▸ **Directions**:
Using the records below, quote only the span that opens with the line containing "grey glasses: none" and closes with the line containing "purple cap: [416,284,472,338]", exactly and inclusively.

++++++++

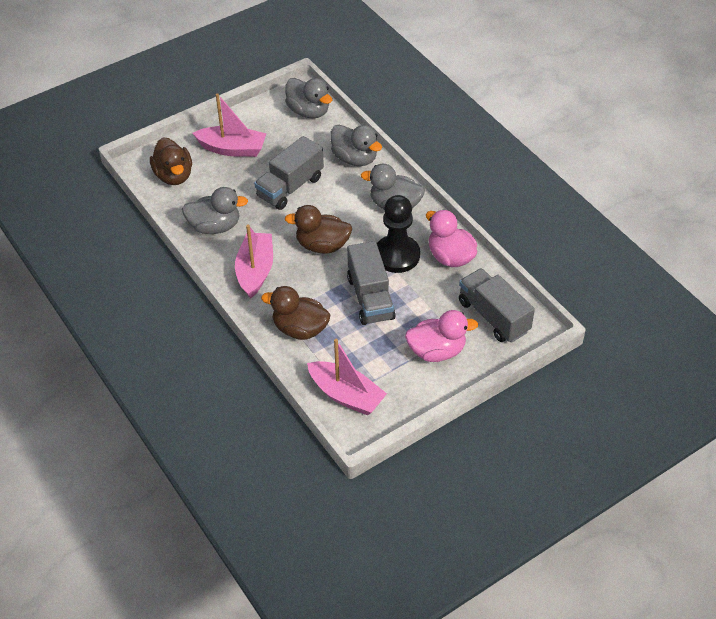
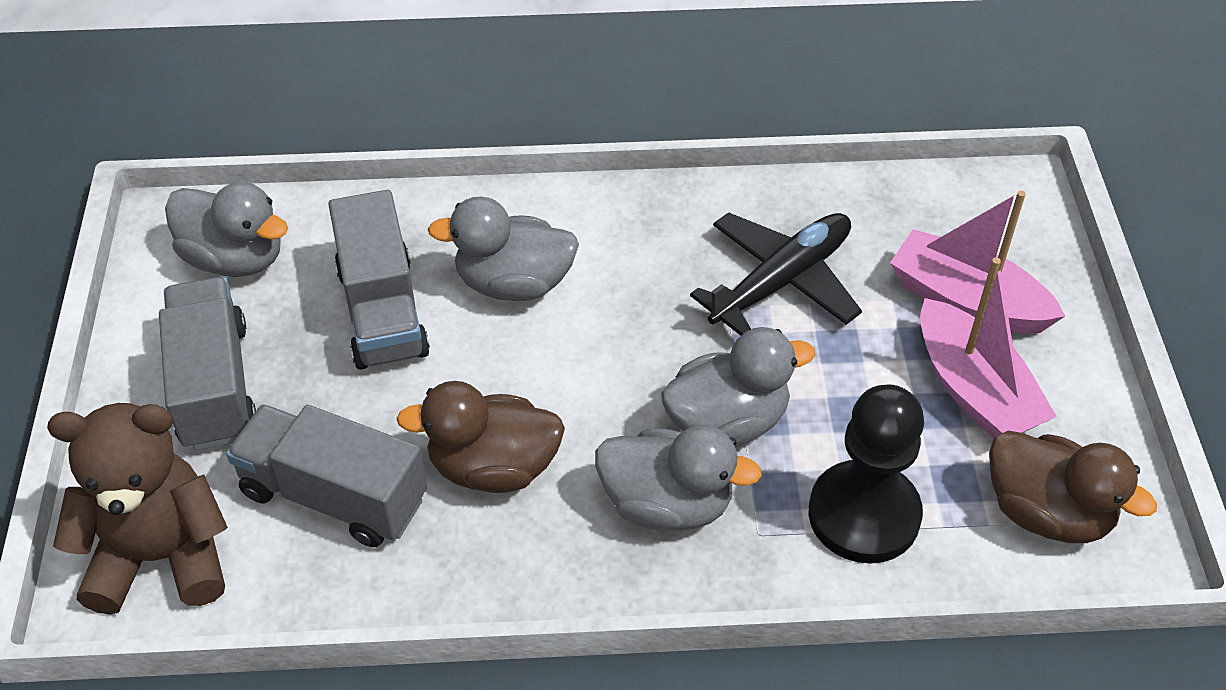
black plane: none = 0 -> [690,213,862,336] = 1
brown duck: [150,138,192,185] [261,286,330,340] [285,205,352,254] = 3 -> [396,381,565,493] [989,431,1157,543] = 2
brown teddy bear: none = 0 -> [47,403,228,615] = 1
pink boat: [193,93,266,157] [235,224,273,299] [307,339,387,415] = 3 -> [890,190,1065,334] [920,258,1057,438] = 2
pink duck: [405,310,478,362] [426,210,477,267] = 2 -> none = 0

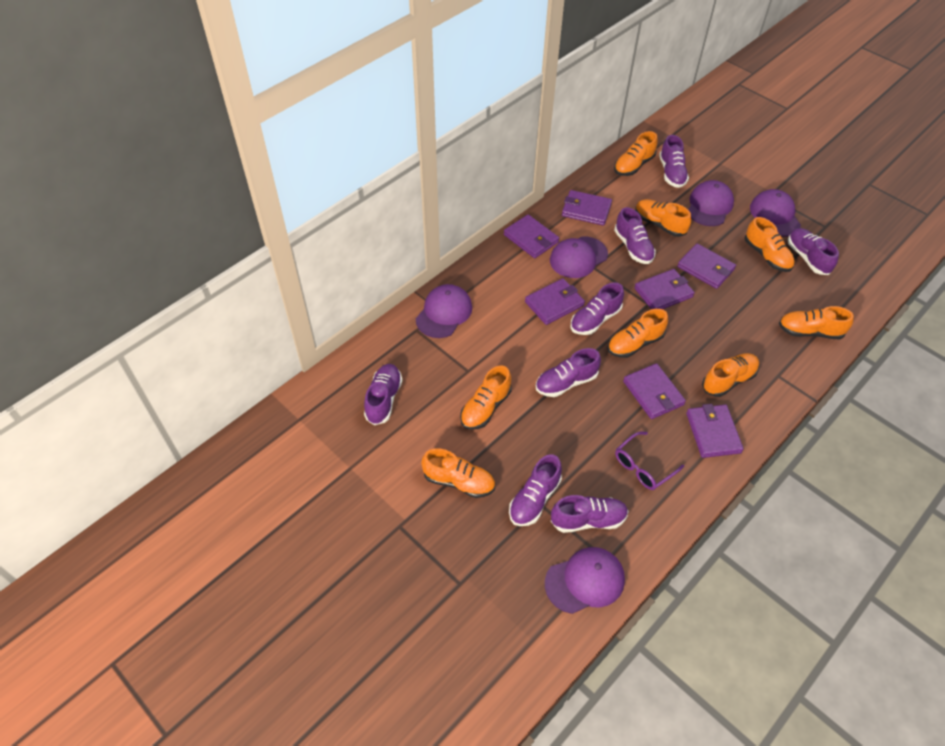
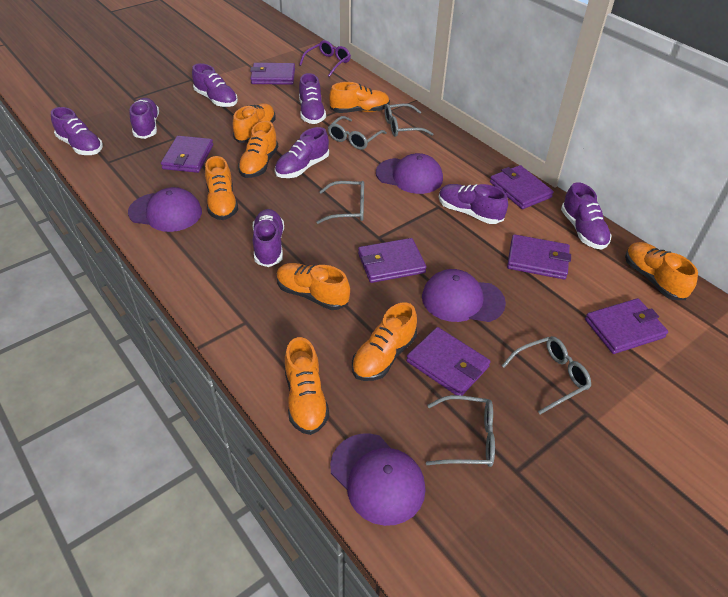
grey glasses: none = 0 -> [316,181,364,224] [328,116,387,150] [384,103,433,137] [426,395,495,467] [502,336,591,414] = 5
purple cap: [416,284,472,338] [545,547,625,614] [550,237,608,278] [688,180,734,226] [750,189,801,237] = 5 -> [128,187,202,232] [330,433,426,526] [376,153,443,194] [422,269,506,322] = 4

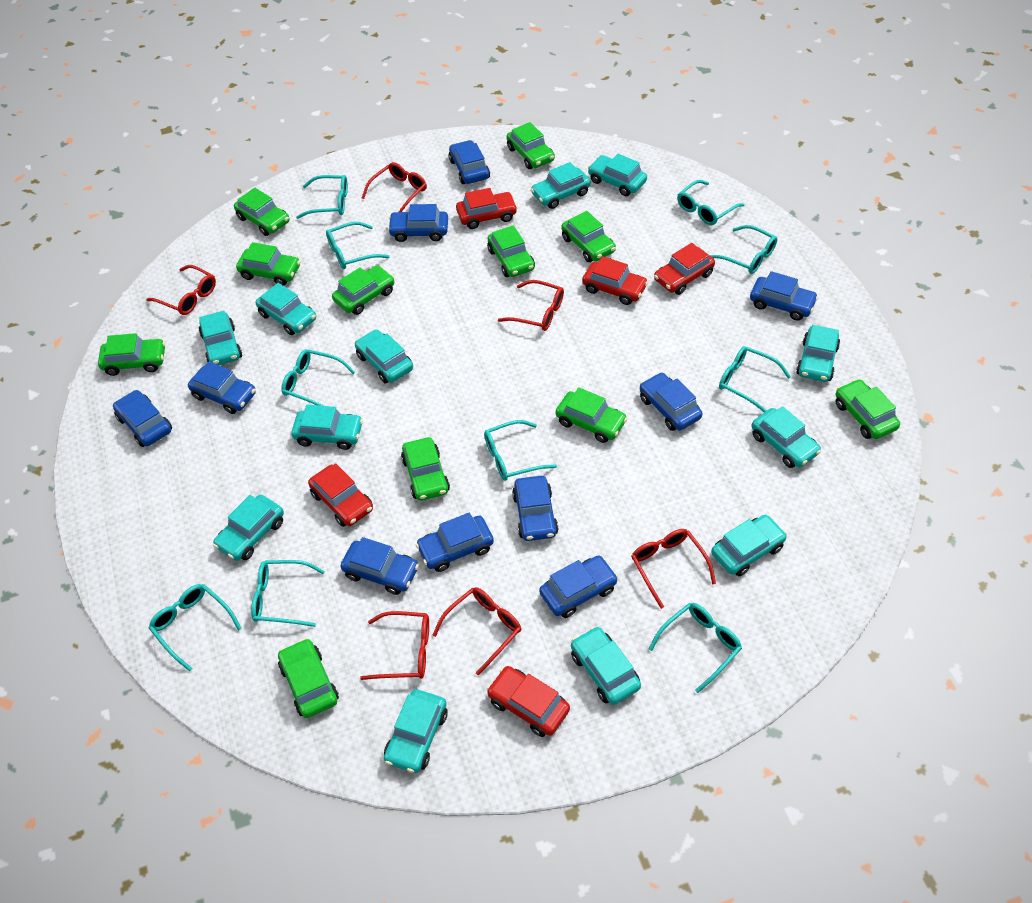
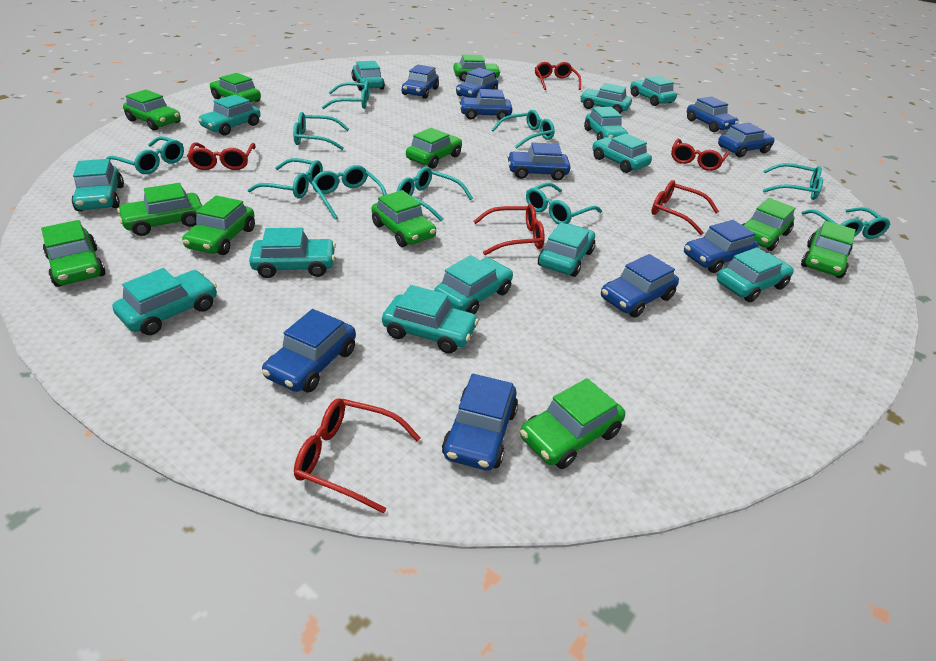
red car: [308,463,373,527] [456,188,518,229] [487,666,570,737] [582,256,648,305] [654,243,715,295] = 5 -> none = 0
turquoise car: [199,311,242,365] [213,495,284,561] [256,283,316,335] [291,405,363,450] [355,329,413,384] [384,689,448,773] [531,162,591,209] [571,626,641,705] [588,154,647,196] [711,515,787,576] [751,406,821,468] [796,325,840,382] = 12 -> [72,159,124,211] [112,268,217,335] [198,94,260,136] [249,228,336,278] [351,61,385,91] [382,285,479,354] [434,255,513,314] [538,222,595,277] [580,83,632,114] [584,107,628,140] [592,133,652,173] [630,76,677,106] [717,247,794,302] = 13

++++++++

▸ **Result of this exercise**:
grey glasses: none = 0 -> [316,181,364,224] [328,116,387,150] [384,103,433,137] [426,395,495,467] [502,336,591,414] = 5
purple cap: [416,284,472,338] [545,547,625,614] [550,237,608,278] [688,180,734,226] [750,189,801,237] = 5 -> [128,187,202,232] [330,433,426,526] [376,153,443,194] [422,269,506,322] = 4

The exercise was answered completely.